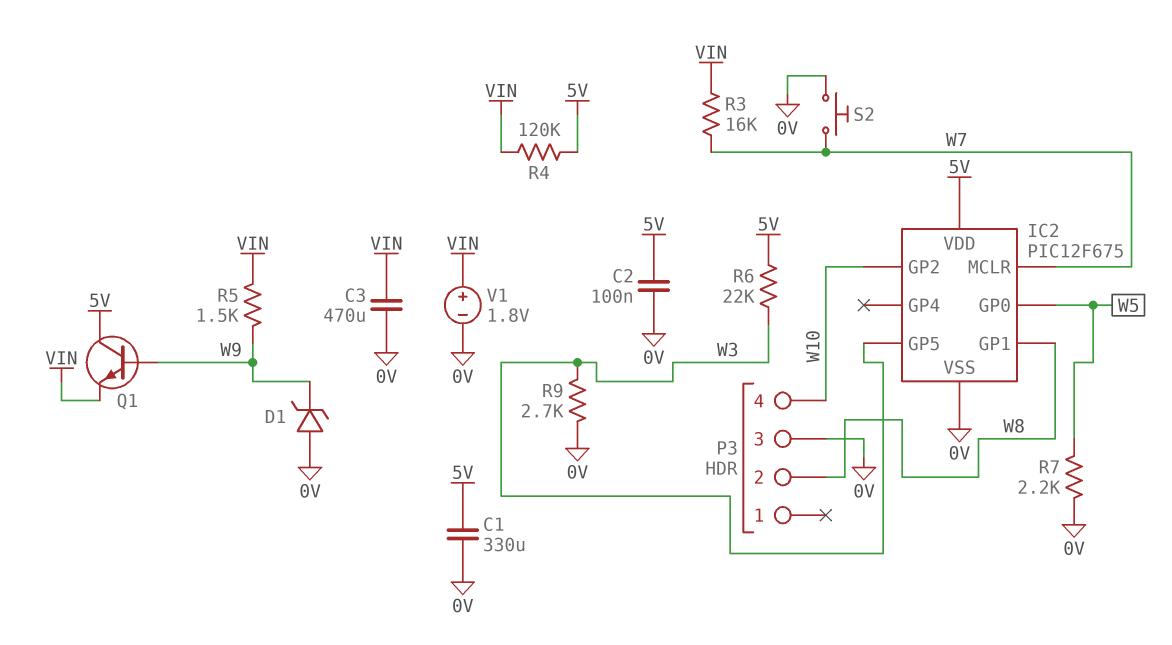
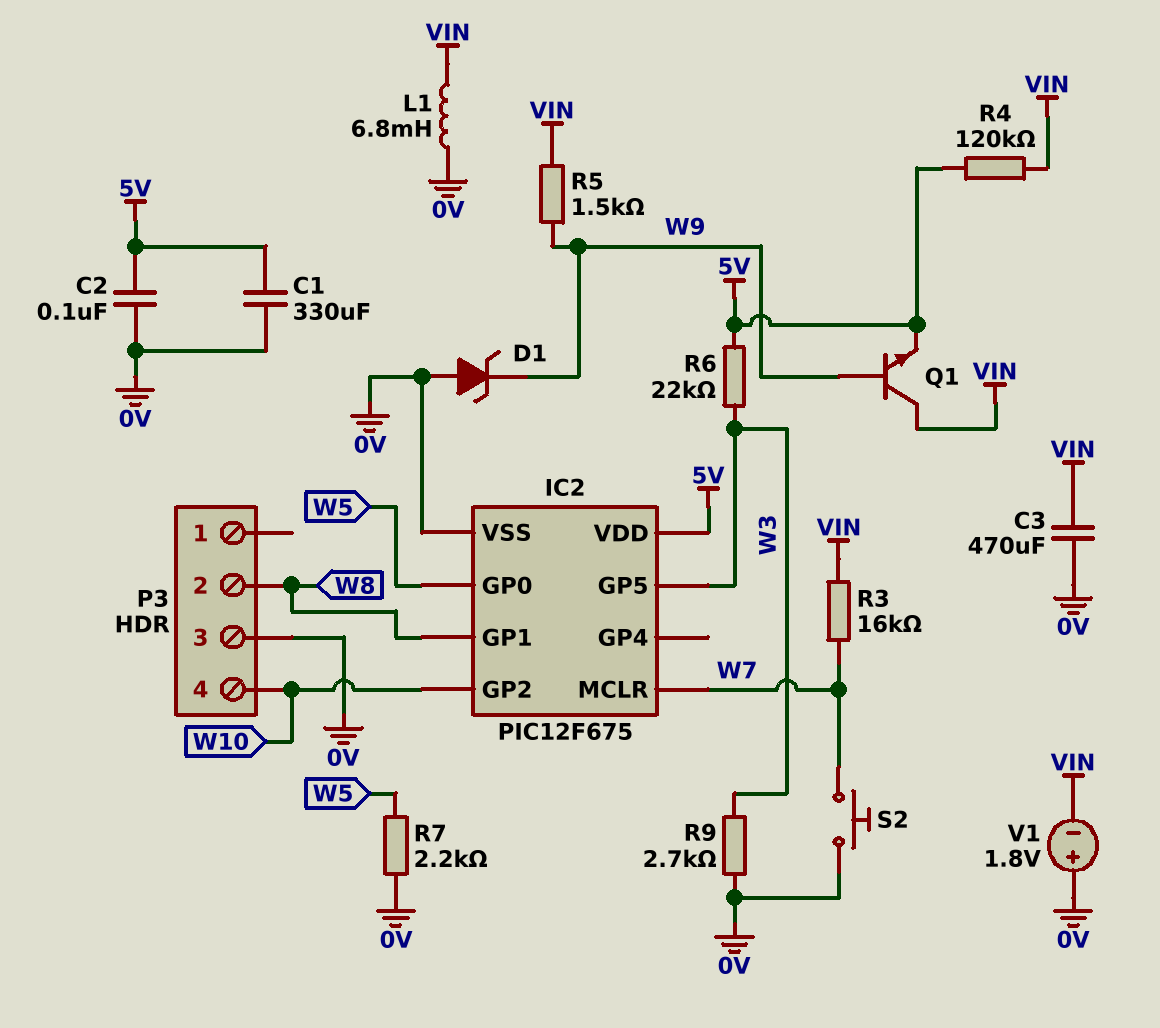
L1: none -> 6.8mH (0V, VIN)
Q1: NPN (B W9, C 5V, E VIN) -> NPN (B W9, C VIN, E 5V)
V1: 1.8V (plus VIN, minus 0V) -> 1.8V (plus 0V, minus VIN)

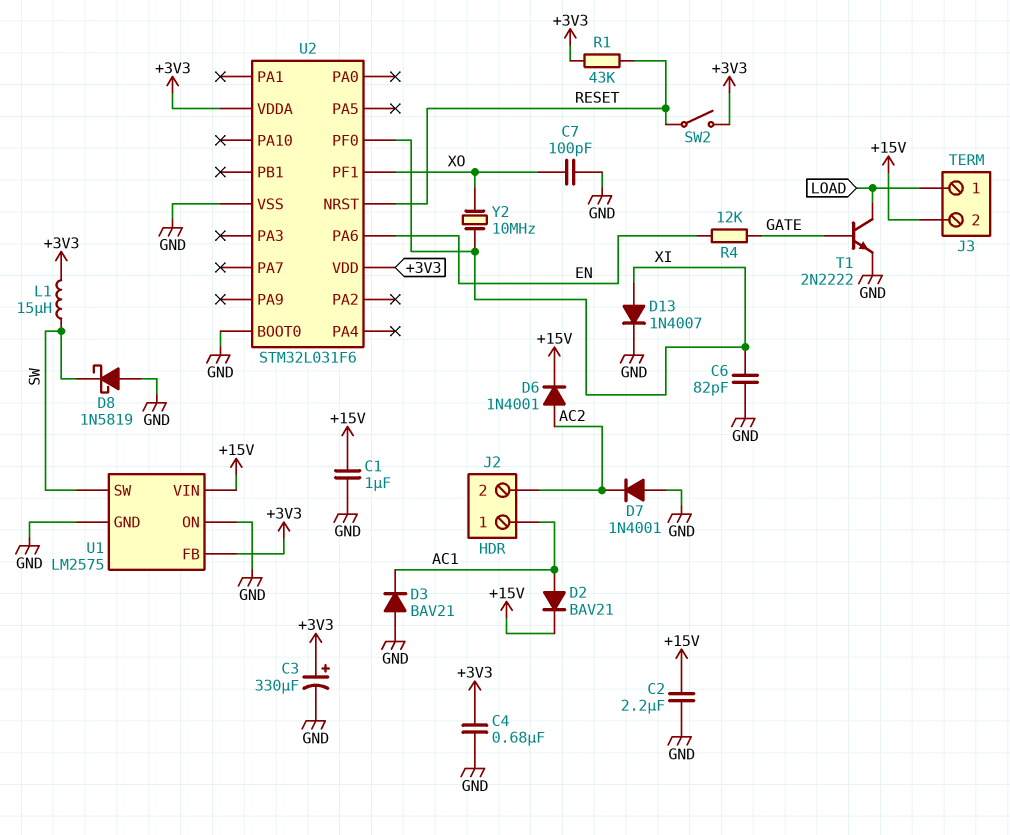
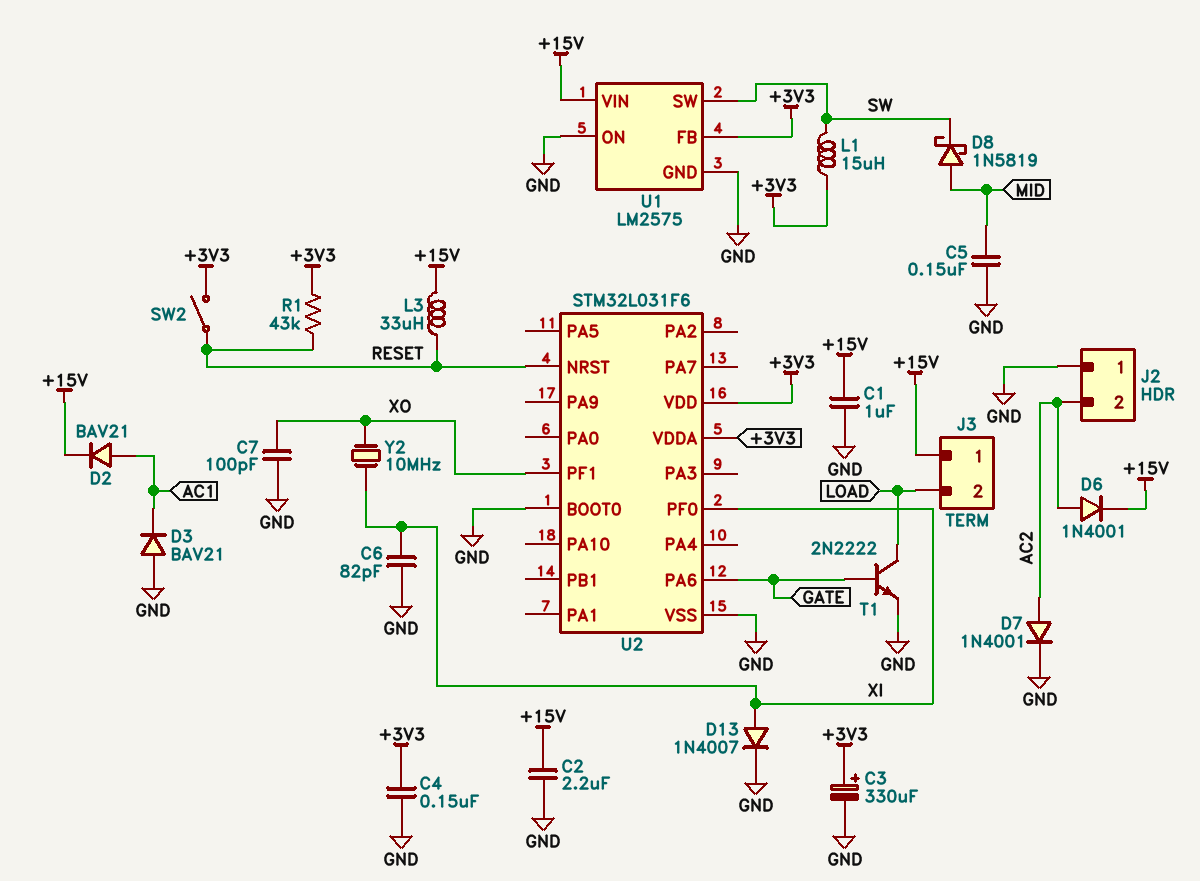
C4: 680nF (+3V3, GND) -> 150nF (+3V3, GND)
C5: none -> 150nF (GND, MID)
D7: diode 1N4001 (A GND, K AC2) -> diode 1N4001 (A AC2, K GND)
D8: schottky 1N5819 (A GND, K SW) -> schottky 1N5819 (A MID, K SW)
J2 pin 1: AC1 -> GND
J3 pin 1: LOAD -> +15V
J3 pin 2: +15V -> LOAD
L3: none -> 33uH (+15V, RESET)
R4: 12k (EN, GATE) -> none
U2 pin PA6: EN -> GATE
------------------------------------------------
# Exercise description:
Write out an exact copy of the listing, first line through the line containing "C5: none -> 150nF (GND, MID)", with the pictures left out.

# Result below:
L1: none -> 6.8mH (0V, VIN)
Q1: NPN (B W9, C 5V, E VIN) -> NPN (B W9, C VIN, E 5V)
V1: 1.8V (plus VIN, minus 0V) -> 1.8V (plus 0V, minus VIN)

C4: 680nF (+3V3, GND) -> 150nF (+3V3, GND)
C5: none -> 150nF (GND, MID)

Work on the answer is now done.